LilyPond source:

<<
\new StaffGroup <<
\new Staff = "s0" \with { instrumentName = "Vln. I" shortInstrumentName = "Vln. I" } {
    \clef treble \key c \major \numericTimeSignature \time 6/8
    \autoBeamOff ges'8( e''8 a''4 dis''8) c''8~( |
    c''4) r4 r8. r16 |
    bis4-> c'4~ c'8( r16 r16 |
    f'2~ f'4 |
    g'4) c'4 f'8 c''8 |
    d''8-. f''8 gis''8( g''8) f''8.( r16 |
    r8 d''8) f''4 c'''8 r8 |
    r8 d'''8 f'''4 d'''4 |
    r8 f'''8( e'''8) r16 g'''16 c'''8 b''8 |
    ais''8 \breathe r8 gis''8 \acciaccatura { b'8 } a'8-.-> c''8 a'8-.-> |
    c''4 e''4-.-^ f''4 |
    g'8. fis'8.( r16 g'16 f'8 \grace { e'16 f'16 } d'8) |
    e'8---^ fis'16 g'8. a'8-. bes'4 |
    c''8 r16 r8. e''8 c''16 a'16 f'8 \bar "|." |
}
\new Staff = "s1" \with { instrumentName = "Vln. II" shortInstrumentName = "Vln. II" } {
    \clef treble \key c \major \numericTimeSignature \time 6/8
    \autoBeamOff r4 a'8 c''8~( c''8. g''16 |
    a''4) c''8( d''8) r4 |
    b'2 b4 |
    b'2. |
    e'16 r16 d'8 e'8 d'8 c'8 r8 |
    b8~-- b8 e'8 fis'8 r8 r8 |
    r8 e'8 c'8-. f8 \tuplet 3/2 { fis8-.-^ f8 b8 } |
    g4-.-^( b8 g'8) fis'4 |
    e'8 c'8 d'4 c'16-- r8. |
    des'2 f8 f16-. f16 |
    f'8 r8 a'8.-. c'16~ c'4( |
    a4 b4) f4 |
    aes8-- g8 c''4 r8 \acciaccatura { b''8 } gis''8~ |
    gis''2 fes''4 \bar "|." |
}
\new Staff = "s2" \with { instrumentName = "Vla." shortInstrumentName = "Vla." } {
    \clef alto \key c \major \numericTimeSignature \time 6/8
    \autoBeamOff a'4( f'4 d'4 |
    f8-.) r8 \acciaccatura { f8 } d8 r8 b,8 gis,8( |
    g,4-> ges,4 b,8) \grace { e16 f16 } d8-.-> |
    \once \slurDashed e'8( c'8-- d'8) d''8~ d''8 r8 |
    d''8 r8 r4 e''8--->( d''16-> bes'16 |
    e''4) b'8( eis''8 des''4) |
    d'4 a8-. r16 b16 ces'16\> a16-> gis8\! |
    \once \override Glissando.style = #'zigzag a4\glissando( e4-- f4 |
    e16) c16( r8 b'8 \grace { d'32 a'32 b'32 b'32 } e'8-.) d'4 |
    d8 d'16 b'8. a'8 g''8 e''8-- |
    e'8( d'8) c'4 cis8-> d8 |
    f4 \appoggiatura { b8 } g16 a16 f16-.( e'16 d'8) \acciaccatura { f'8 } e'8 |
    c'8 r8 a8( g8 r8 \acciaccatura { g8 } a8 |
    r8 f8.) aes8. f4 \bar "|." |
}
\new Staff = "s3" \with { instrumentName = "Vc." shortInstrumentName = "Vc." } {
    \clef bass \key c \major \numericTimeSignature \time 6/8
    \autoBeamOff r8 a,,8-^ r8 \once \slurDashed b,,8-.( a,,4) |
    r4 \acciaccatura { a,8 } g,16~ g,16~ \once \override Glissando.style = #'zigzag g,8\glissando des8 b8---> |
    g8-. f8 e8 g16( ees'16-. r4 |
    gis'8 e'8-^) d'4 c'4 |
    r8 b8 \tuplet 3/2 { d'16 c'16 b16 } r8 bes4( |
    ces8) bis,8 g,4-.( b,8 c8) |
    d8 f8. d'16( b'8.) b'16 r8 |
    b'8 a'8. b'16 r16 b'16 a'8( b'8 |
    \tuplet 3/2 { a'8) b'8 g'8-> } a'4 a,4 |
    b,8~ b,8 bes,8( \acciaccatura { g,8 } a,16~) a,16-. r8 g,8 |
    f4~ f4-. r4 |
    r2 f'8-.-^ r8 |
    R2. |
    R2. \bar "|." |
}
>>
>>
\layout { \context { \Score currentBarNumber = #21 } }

◆ TASK STATEMENT ◆
Select each line of the records that contains the string "zigzag". The match is case-sensitive.

◆ SOLUTION TO THE PROBLEM ◆
    \once \override Glissando.style = #'zigzag a4\glissando( e4-- f4 |
    r4 \acciaccatura { a,8 } g,16~ g,16~ \once \override Glissando.style = #'zigzag g,8\glissando des8 b8---> |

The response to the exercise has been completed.